======== Data provided ========

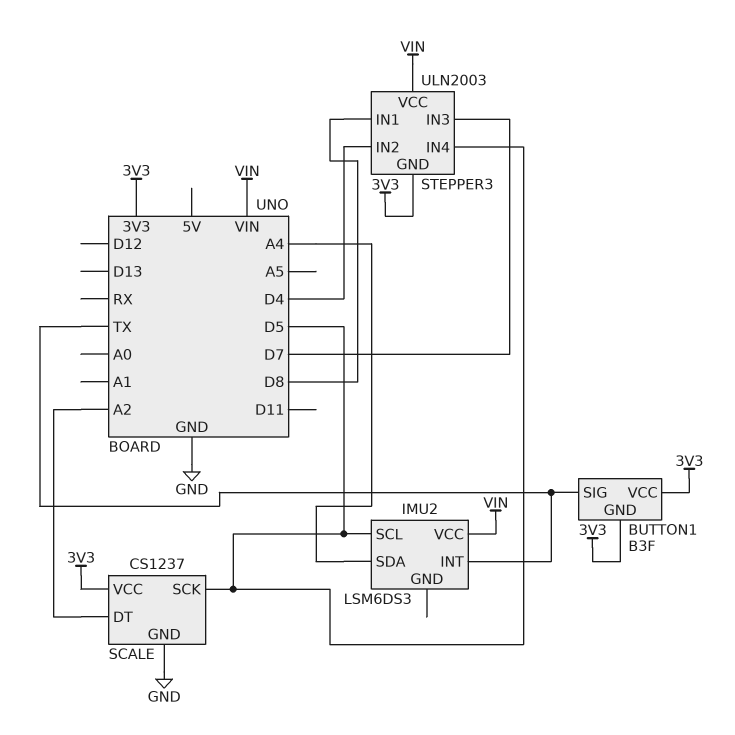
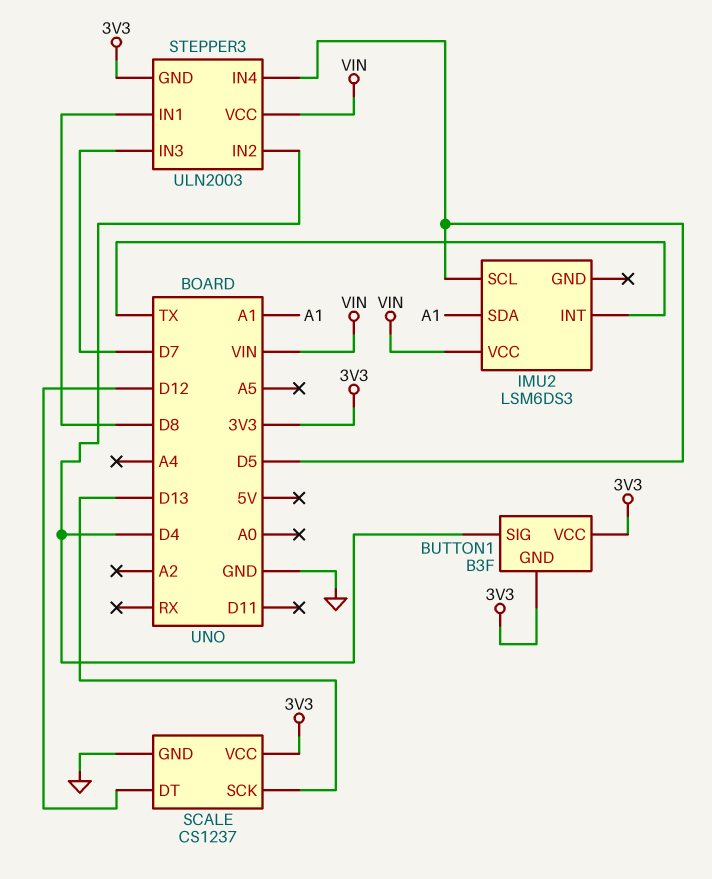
BUTTON1 pin SIG: TX -> D4
IMU2 pin SDA: A4 -> A1
SCALE pin DT: A2 -> D12
SCALE pin SCK: D5 -> D13

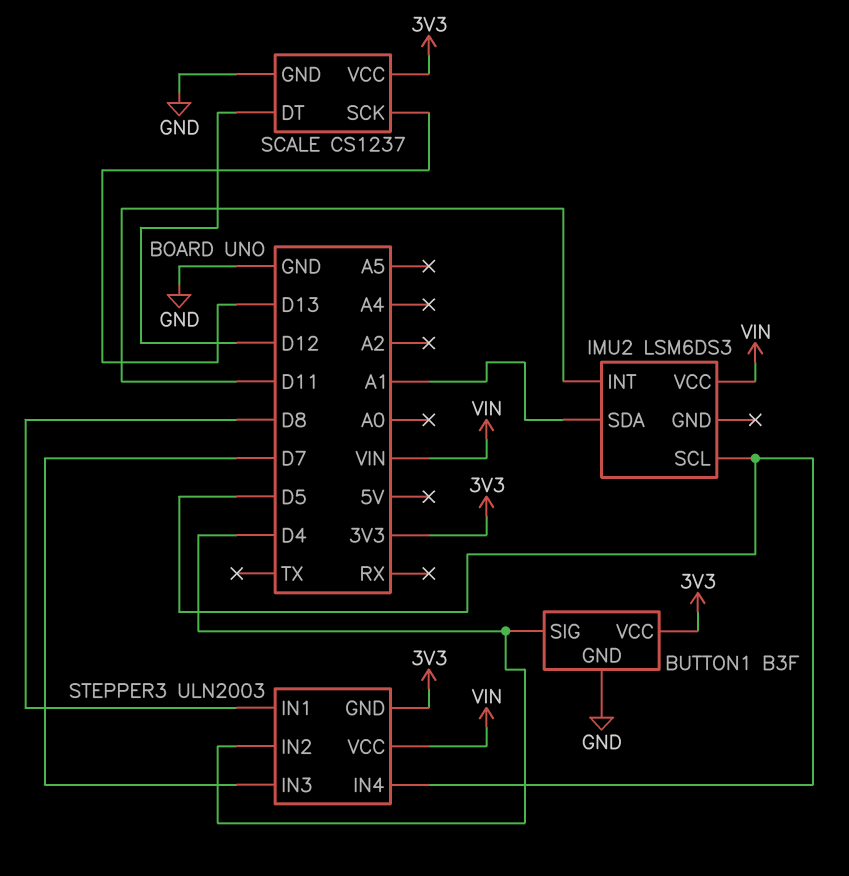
BUTTON1 pin GND: 3V3 -> GND
IMU2 pin INT: TX -> D11

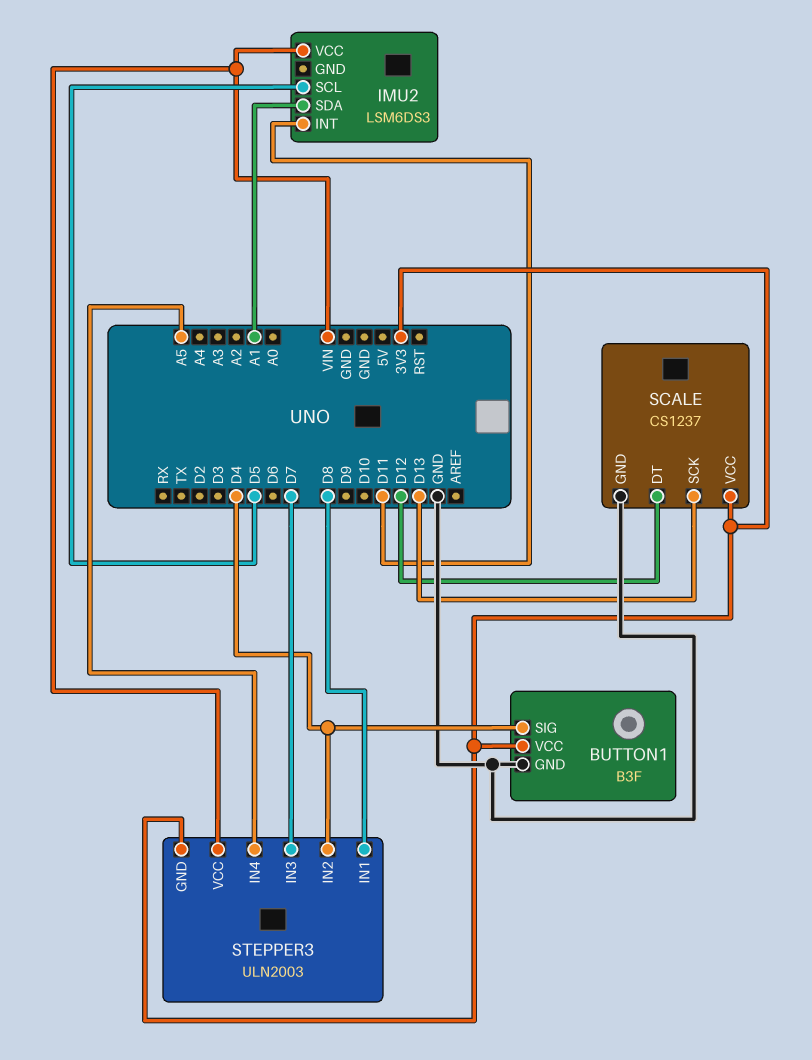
STEPPER3 pin IN4: D5 -> A5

========

#### Exercise:
Provide the count, and nothing else, of lines in the data above where the word "SCALE" occurs.

#### Response below:
2